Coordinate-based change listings
*** Begin section ***

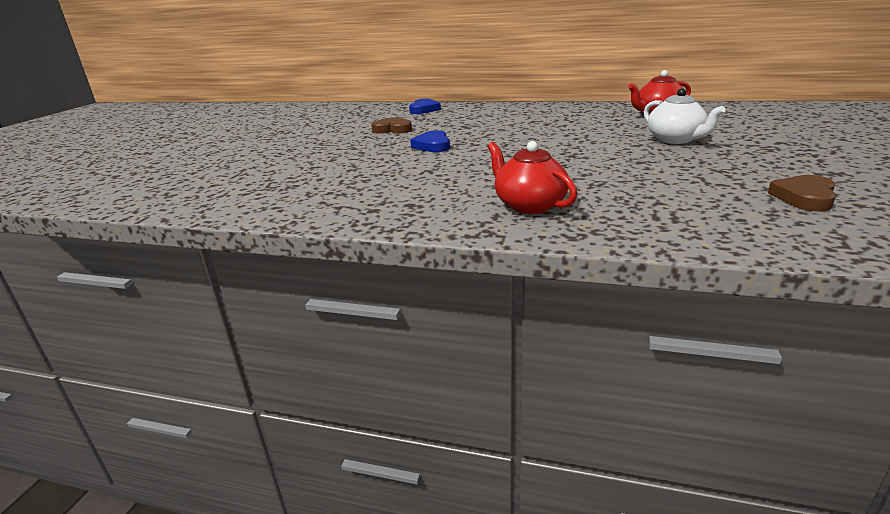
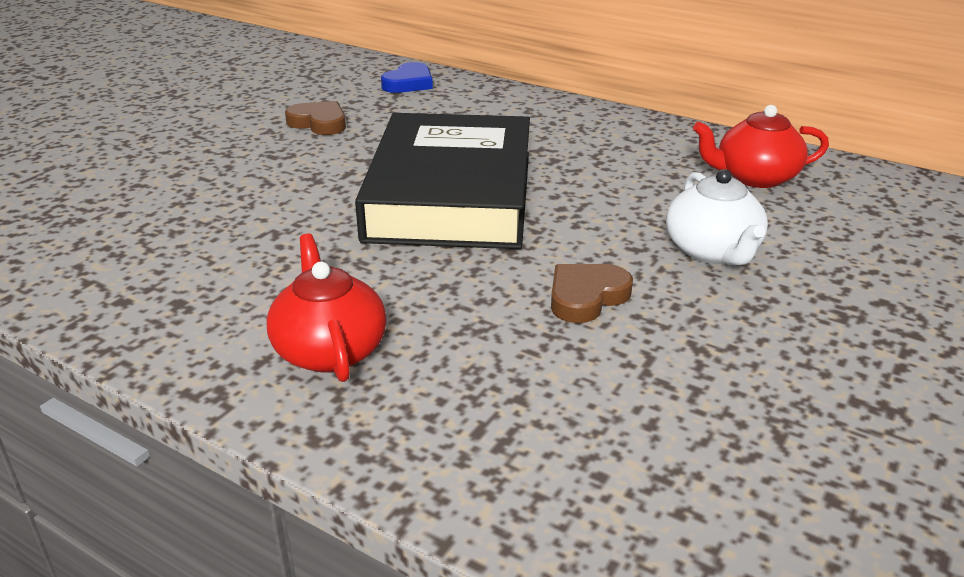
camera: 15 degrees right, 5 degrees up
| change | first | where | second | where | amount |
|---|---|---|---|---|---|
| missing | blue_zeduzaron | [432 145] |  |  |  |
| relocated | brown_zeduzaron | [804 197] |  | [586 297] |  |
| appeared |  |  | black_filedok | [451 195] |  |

*** End section ***

■ PROBLEM DESCRIPTION:
An exact copy of every line above, minus the pictures, is the required output.

■ SOLUTION:
camera: 15 degrees right, 5 degrees up
| change | first | where | second | where | amount |
|---|---|---|---|---|---|
| missing | blue_zeduzaron | [432 145] |  |  |  |
| relocated | brown_zeduzaron | [804 197] |  | [586 297] |  |
| appeared |  |  | black_filedok | [451 195] |  |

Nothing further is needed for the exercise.